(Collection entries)
==========

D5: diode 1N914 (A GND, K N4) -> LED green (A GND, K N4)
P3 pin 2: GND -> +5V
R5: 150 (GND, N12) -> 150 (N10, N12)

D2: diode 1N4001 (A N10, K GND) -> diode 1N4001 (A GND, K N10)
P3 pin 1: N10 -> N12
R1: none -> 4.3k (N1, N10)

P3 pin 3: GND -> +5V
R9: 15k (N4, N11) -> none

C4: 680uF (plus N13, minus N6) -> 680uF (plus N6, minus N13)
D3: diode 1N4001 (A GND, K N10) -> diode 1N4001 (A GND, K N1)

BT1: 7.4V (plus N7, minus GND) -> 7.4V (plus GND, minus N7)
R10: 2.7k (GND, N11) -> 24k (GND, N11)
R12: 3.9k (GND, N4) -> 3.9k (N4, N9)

==========

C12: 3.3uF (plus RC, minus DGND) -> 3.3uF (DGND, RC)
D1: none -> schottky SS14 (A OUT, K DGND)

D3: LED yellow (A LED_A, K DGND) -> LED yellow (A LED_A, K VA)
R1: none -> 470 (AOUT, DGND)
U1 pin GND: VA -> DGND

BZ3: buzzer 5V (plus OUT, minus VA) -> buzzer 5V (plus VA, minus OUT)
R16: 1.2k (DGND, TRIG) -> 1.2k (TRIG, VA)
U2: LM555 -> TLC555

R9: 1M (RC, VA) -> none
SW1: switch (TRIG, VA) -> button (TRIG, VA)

==========

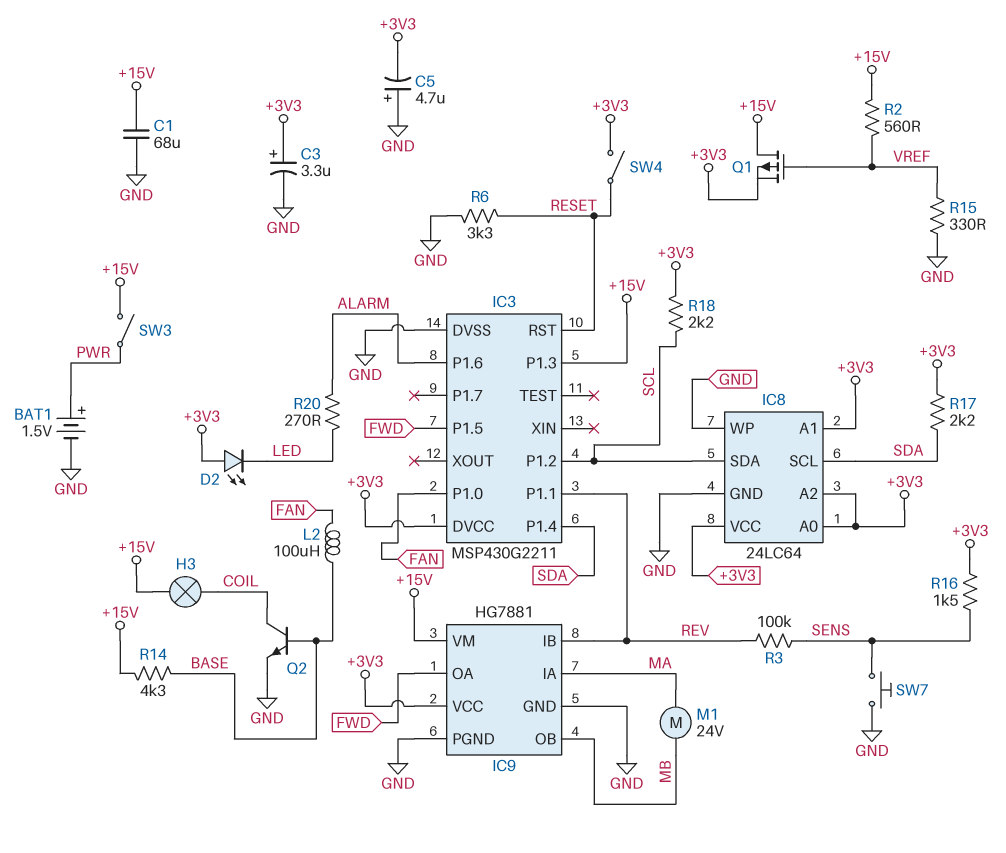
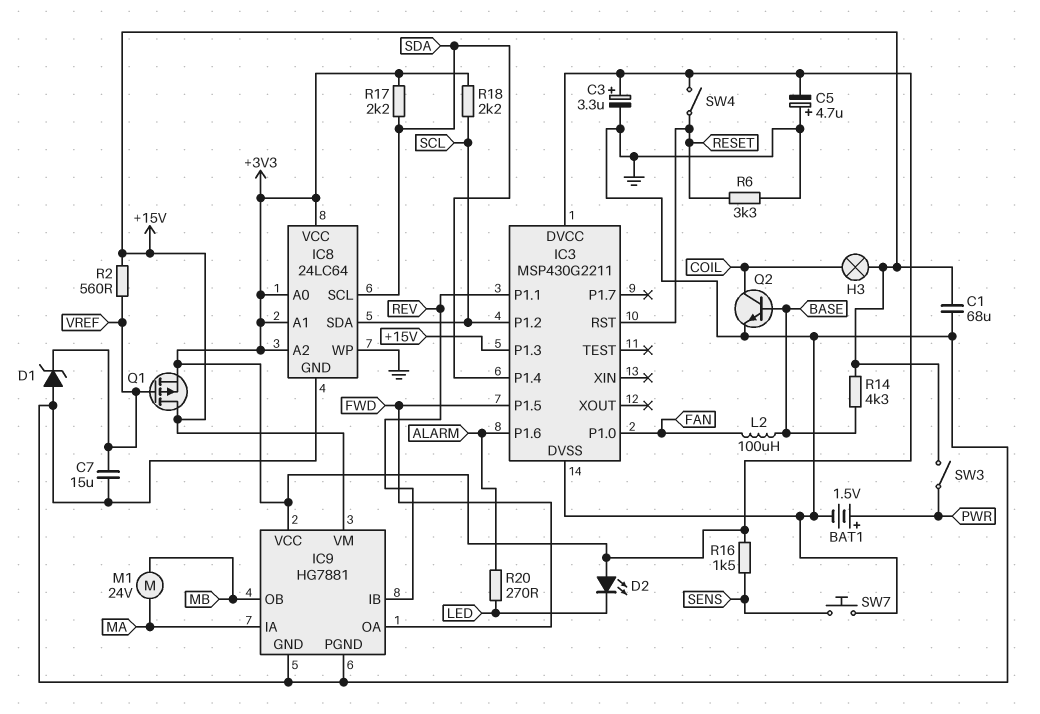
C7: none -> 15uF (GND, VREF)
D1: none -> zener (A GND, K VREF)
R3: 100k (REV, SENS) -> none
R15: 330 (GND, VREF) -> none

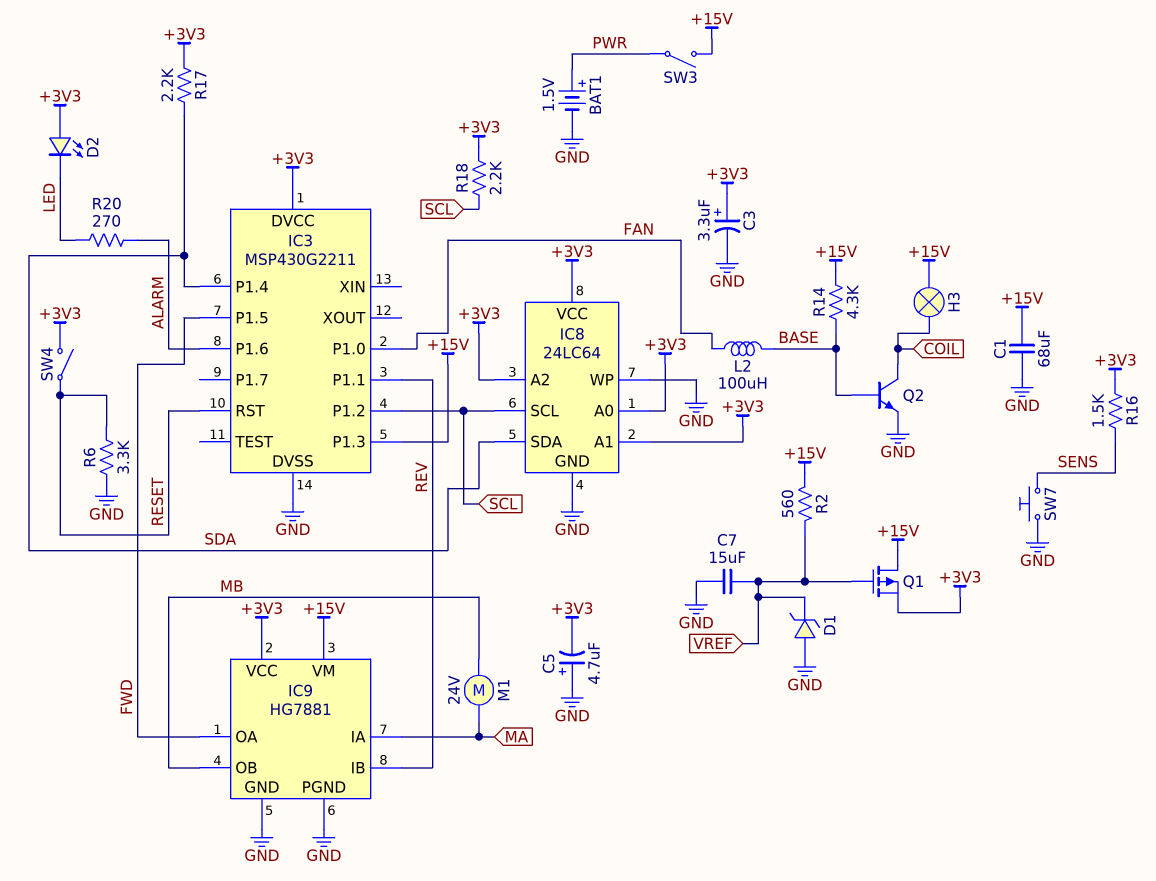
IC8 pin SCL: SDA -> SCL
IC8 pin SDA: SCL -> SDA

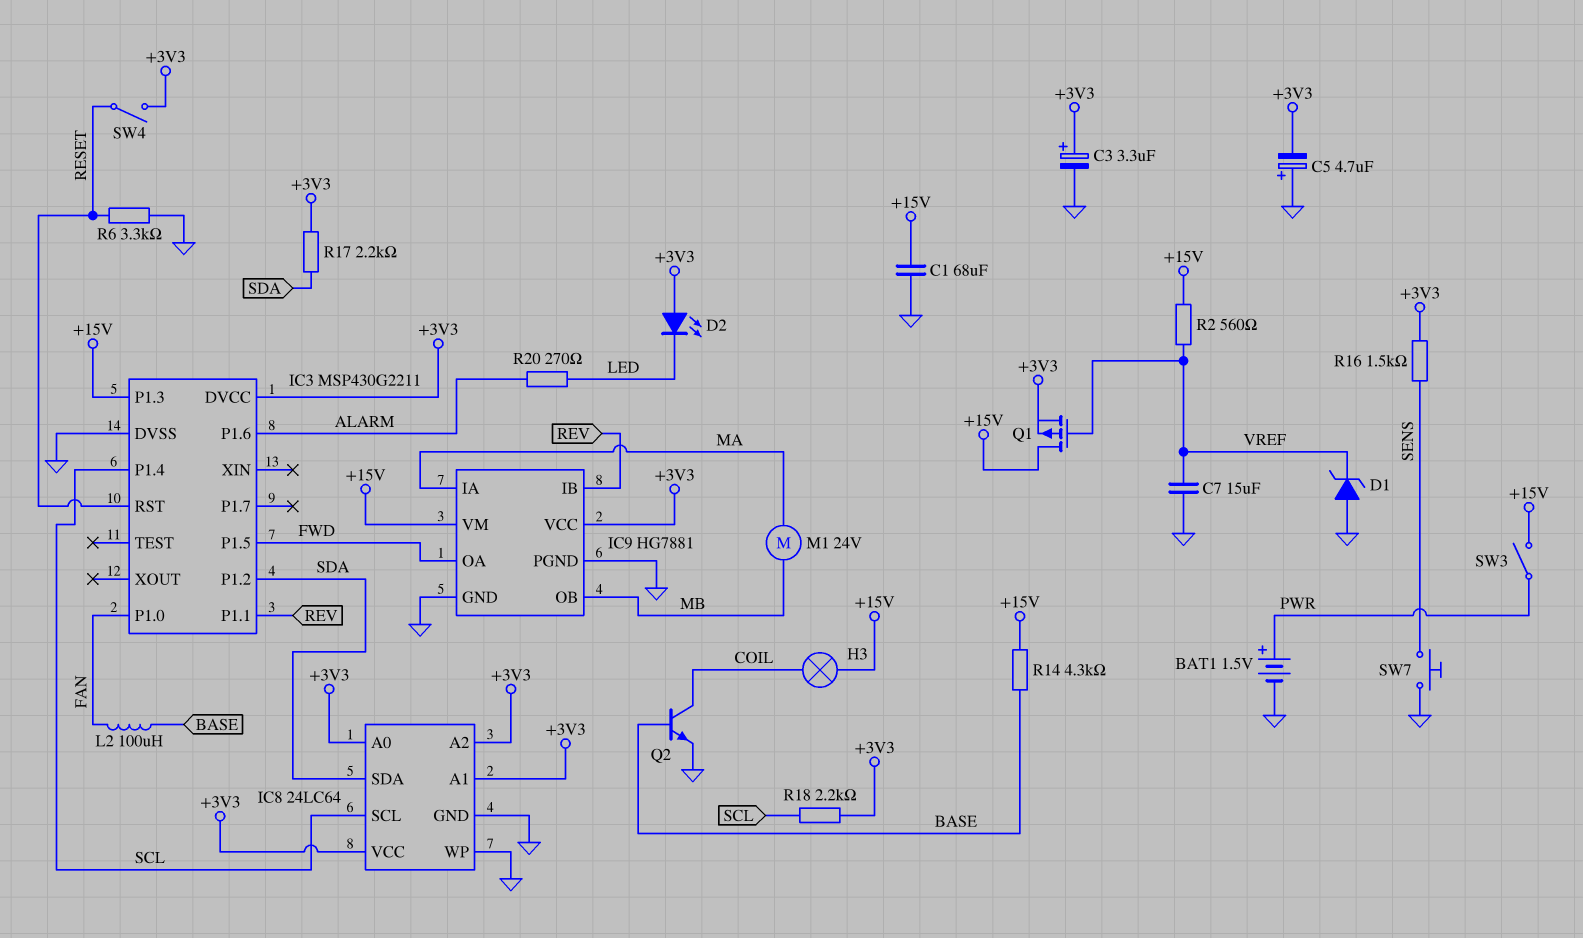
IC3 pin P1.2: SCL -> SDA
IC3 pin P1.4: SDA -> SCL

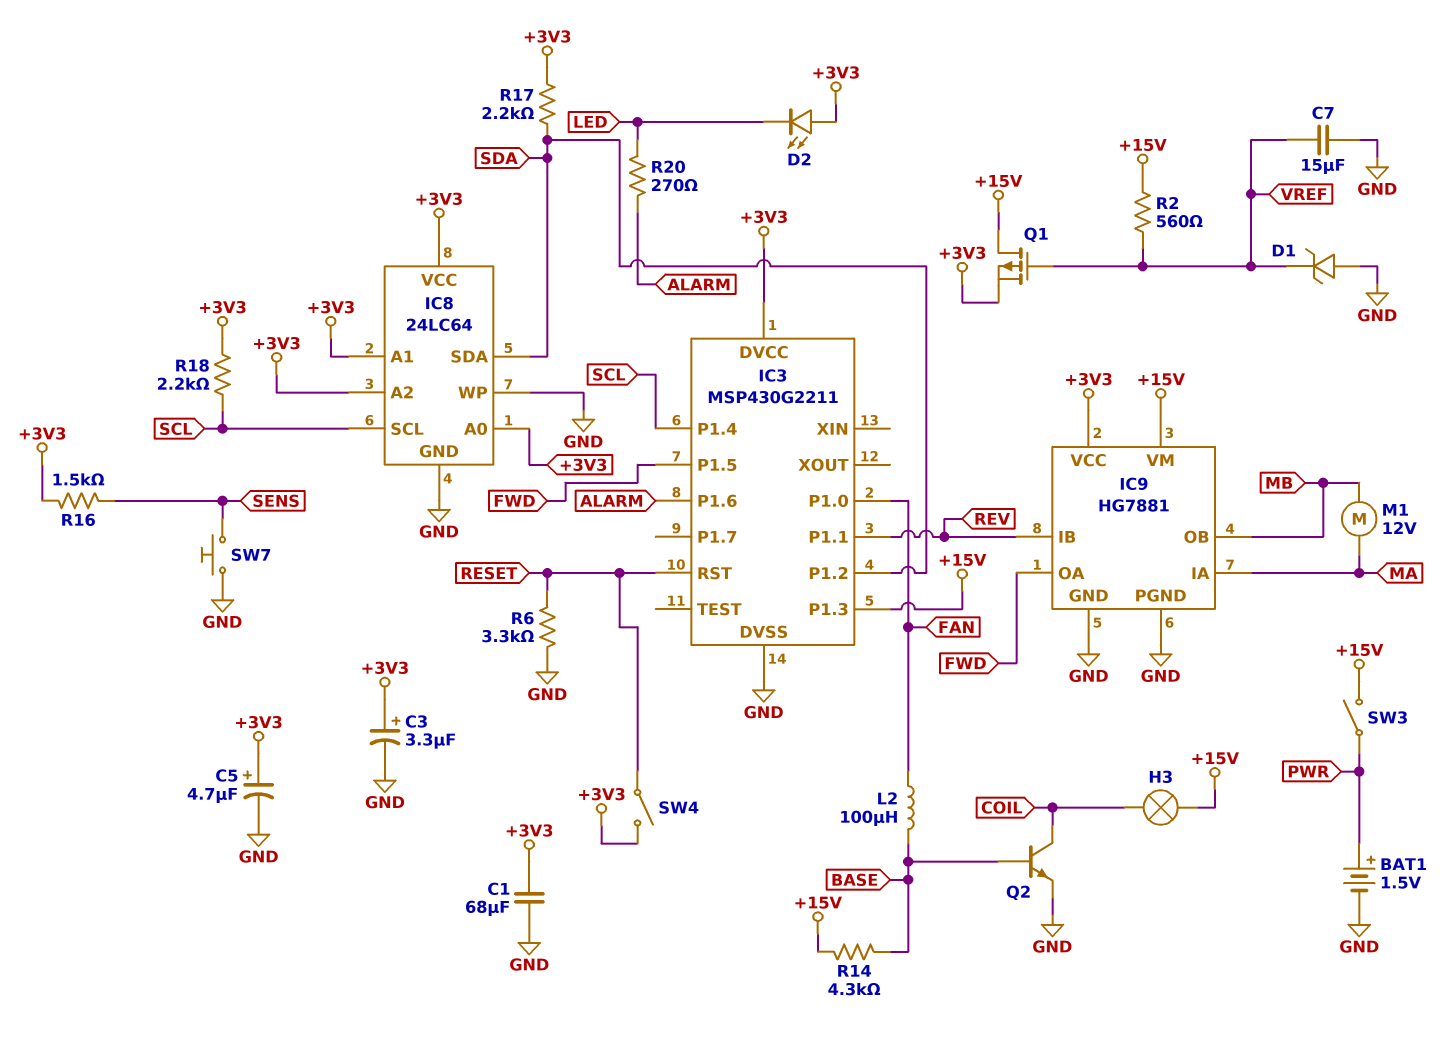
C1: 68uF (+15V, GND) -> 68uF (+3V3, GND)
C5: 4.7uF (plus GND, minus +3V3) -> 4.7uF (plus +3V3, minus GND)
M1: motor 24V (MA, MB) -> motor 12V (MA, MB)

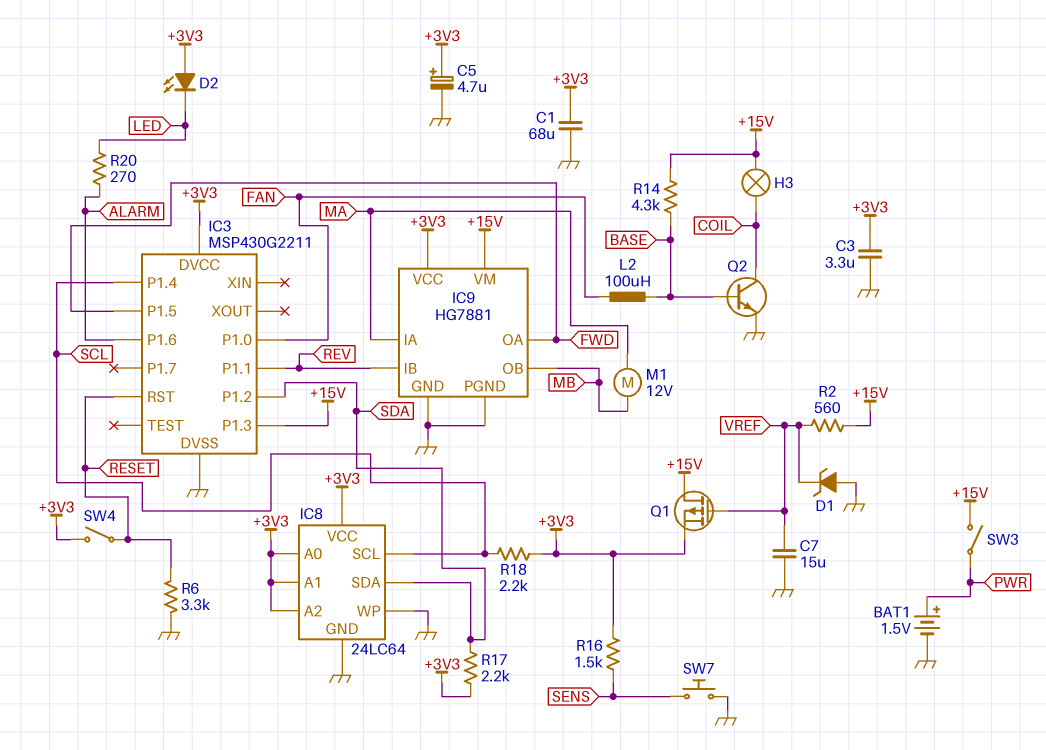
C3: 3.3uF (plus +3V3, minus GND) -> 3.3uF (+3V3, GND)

==========

- **WHAT YOU HAVE TO DO**
Starting at the line above that contains "U2: LM555 -> TLC555", write out each line exactly until the line that contains "SW1: switch (TRIG, VA) -> button (TRIG, VA)" has been written, and stop there.

- **ANSWER SECTION**
U2: LM555 -> TLC555

R9: 1M (RC, VA) -> none
SW1: switch (TRIG, VA) -> button (TRIG, VA)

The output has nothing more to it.